#### What this task involves:
For each entry that follows, produce an exact copy.

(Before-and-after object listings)
----
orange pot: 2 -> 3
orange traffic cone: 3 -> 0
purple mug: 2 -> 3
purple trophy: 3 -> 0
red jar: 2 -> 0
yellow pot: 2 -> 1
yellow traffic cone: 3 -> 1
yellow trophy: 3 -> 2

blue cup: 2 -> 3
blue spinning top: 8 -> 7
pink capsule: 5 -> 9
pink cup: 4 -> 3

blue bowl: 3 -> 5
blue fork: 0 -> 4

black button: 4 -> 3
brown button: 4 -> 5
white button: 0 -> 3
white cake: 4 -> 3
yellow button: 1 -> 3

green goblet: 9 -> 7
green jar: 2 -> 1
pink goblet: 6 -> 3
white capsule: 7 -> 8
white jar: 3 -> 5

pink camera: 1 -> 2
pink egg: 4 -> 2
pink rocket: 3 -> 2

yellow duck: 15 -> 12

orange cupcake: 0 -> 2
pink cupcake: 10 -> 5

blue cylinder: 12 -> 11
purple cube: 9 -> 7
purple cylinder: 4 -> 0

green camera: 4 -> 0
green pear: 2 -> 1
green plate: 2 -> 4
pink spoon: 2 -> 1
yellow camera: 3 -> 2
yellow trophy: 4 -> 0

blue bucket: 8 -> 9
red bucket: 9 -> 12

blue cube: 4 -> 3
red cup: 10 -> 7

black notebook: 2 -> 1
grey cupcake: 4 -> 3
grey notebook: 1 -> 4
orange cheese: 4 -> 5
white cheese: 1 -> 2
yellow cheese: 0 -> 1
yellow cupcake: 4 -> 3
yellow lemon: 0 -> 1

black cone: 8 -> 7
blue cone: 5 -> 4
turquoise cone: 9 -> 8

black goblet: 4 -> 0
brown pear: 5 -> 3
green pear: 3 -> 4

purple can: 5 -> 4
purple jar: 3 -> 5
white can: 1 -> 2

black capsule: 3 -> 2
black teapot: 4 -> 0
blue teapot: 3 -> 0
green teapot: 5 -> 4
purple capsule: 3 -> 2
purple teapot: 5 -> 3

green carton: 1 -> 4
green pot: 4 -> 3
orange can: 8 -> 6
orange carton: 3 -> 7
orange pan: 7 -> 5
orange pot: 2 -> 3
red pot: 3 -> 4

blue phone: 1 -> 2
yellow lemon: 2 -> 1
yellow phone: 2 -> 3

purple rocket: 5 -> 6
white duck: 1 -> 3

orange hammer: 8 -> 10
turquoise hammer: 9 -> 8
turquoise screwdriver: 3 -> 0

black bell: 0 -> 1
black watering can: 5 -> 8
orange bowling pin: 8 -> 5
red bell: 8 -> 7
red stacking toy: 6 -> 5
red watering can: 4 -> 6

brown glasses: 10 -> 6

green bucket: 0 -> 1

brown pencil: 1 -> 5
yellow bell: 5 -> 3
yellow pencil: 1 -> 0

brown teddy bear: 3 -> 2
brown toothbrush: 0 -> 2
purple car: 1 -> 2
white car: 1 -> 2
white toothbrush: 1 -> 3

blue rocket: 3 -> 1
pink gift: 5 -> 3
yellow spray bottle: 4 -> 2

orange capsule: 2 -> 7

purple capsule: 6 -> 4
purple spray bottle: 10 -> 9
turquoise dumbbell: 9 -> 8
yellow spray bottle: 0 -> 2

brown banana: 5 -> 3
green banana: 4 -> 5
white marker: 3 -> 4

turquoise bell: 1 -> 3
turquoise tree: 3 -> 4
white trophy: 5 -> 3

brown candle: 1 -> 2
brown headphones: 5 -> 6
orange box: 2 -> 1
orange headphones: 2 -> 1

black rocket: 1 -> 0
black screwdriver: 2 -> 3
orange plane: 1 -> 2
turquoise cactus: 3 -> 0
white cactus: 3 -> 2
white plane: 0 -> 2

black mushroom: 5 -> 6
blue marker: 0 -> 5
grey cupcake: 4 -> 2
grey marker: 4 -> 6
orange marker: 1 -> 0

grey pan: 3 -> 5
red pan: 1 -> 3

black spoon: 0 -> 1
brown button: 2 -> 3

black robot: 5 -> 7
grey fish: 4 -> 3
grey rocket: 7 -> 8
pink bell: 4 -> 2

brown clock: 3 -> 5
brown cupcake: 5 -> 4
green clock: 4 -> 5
----
#### Expected answer:
orange pot: 2 -> 3
orange traffic cone: 3 -> 0
purple mug: 2 -> 3
purple trophy: 3 -> 0
red jar: 2 -> 0
yellow pot: 2 -> 1
yellow traffic cone: 3 -> 1
yellow trophy: 3 -> 2

blue cup: 2 -> 3
blue spinning top: 8 -> 7
pink capsule: 5 -> 9
pink cup: 4 -> 3

blue bowl: 3 -> 5
blue fork: 0 -> 4

black button: 4 -> 3
brown button: 4 -> 5
white button: 0 -> 3
white cake: 4 -> 3
yellow button: 1 -> 3

green goblet: 9 -> 7
green jar: 2 -> 1
pink goblet: 6 -> 3
white capsule: 7 -> 8
white jar: 3 -> 5

pink camera: 1 -> 2
pink egg: 4 -> 2
pink rocket: 3 -> 2

yellow duck: 15 -> 12

orange cupcake: 0 -> 2
pink cupcake: 10 -> 5

blue cylinder: 12 -> 11
purple cube: 9 -> 7
purple cylinder: 4 -> 0

green camera: 4 -> 0
green pear: 2 -> 1
green plate: 2 -> 4
pink spoon: 2 -> 1
yellow camera: 3 -> 2
yellow trophy: 4 -> 0

blue bucket: 8 -> 9
red bucket: 9 -> 12

blue cube: 4 -> 3
red cup: 10 -> 7

black notebook: 2 -> 1
grey cupcake: 4 -> 3
grey notebook: 1 -> 4
orange cheese: 4 -> 5
white cheese: 1 -> 2
yellow cheese: 0 -> 1
yellow cupcake: 4 -> 3
yellow lemon: 0 -> 1

black cone: 8 -> 7
blue cone: 5 -> 4
turquoise cone: 9 -> 8

black goblet: 4 -> 0
brown pear: 5 -> 3
green pear: 3 -> 4

purple can: 5 -> 4
purple jar: 3 -> 5
white can: 1 -> 2

black capsule: 3 -> 2
black teapot: 4 -> 0
blue teapot: 3 -> 0
green teapot: 5 -> 4
purple capsule: 3 -> 2
purple teapot: 5 -> 3

green carton: 1 -> 4
green pot: 4 -> 3
orange can: 8 -> 6
orange carton: 3 -> 7
orange pan: 7 -> 5
orange pot: 2 -> 3
red pot: 3 -> 4

blue phone: 1 -> 2
yellow lemon: 2 -> 1
yellow phone: 2 -> 3

purple rocket: 5 -> 6
white duck: 1 -> 3

orange hammer: 8 -> 10
turquoise hammer: 9 -> 8
turquoise screwdriver: 3 -> 0

black bell: 0 -> 1
black watering can: 5 -> 8
orange bowling pin: 8 -> 5
red bell: 8 -> 7
red stacking toy: 6 -> 5
red watering can: 4 -> 6

brown glasses: 10 -> 6

green bucket: 0 -> 1

brown pencil: 1 -> 5
yellow bell: 5 -> 3
yellow pencil: 1 -> 0

brown teddy bear: 3 -> 2
brown toothbrush: 0 -> 2
purple car: 1 -> 2
white car: 1 -> 2
white toothbrush: 1 -> 3

blue rocket: 3 -> 1
pink gift: 5 -> 3
yellow spray bottle: 4 -> 2

orange capsule: 2 -> 7

purple capsule: 6 -> 4
purple spray bottle: 10 -> 9
turquoise dumbbell: 9 -> 8
yellow spray bottle: 0 -> 2

brown banana: 5 -> 3
green banana: 4 -> 5
white marker: 3 -> 4

turquoise bell: 1 -> 3
turquoise tree: 3 -> 4
white trophy: 5 -> 3

brown candle: 1 -> 2
brown headphones: 5 -> 6
orange box: 2 -> 1
orange headphones: 2 -> 1

black rocket: 1 -> 0
black screwdriver: 2 -> 3
orange plane: 1 -> 2
turquoise cactus: 3 -> 0
white cactus: 3 -> 2
white plane: 0 -> 2

black mushroom: 5 -> 6
blue marker: 0 -> 5
grey cupcake: 4 -> 2
grey marker: 4 -> 6
orange marker: 1 -> 0

grey pan: 3 -> 5
red pan: 1 -> 3

black spoon: 0 -> 1
brown button: 2 -> 3

black robot: 5 -> 7
grey fish: 4 -> 3
grey rocket: 7 -> 8
pink bell: 4 -> 2

brown clock: 3 -> 5
brown cupcake: 5 -> 4
green clock: 4 -> 5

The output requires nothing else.